What you should do:
Reproduce verbatim only the lines from the one containing "(590, 477) = (528, 438): purple" through the last line below, both included.
◆ ◆ ◆ ◆
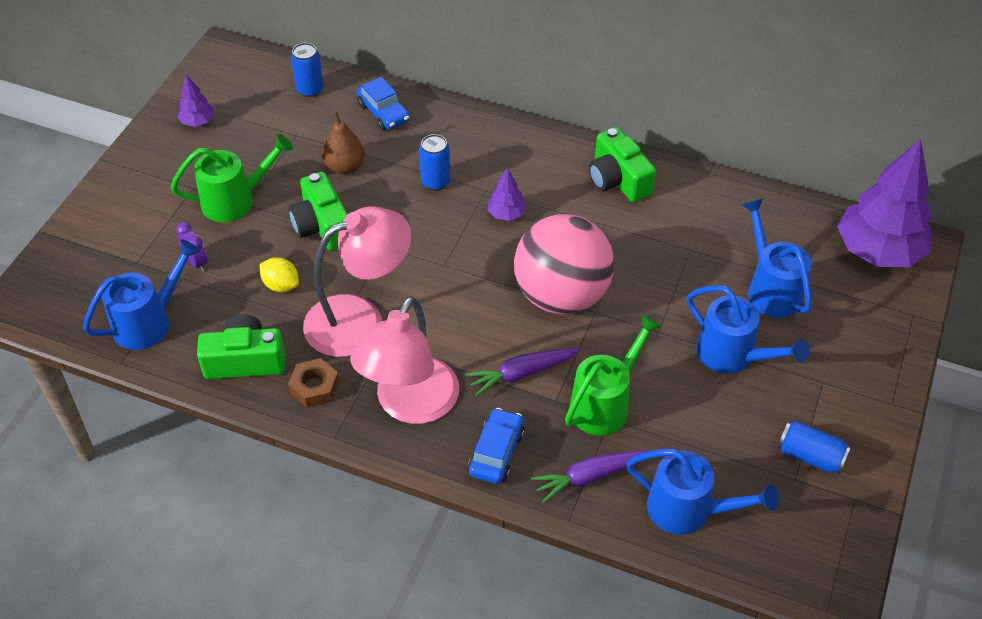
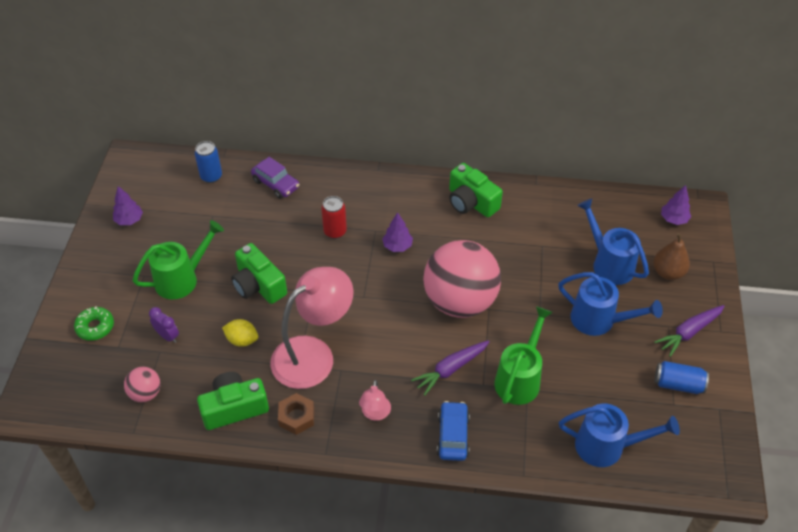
camera: 15 degrees left, 0 degrees up
(118, 234) = (95, 327): none -> green donut
(149, 321) = (146, 393): blue watering can -> pink ball
(345, 167) = (260, 233): brown pear -> brown pear (668, 272)
(383, 113) = (276, 184): blue car -> purple car
(410, 405) = (375, 413): pink lamp -> pink lamp, size x0.45
(435, 182) = (335, 231): blue can -> red can
(590, 477) = (528, 438): purple carrot -> purple carrot (689, 332)
(878, 252) = (673, 219): purple tree -> purple tree, size x0.44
◆ ◆ ◆ ◆
Response to the exercise:
(590, 477) = (528, 438): purple carrot -> purple carrot (689, 332)
(878, 252) = (673, 219): purple tree -> purple tree, size x0.44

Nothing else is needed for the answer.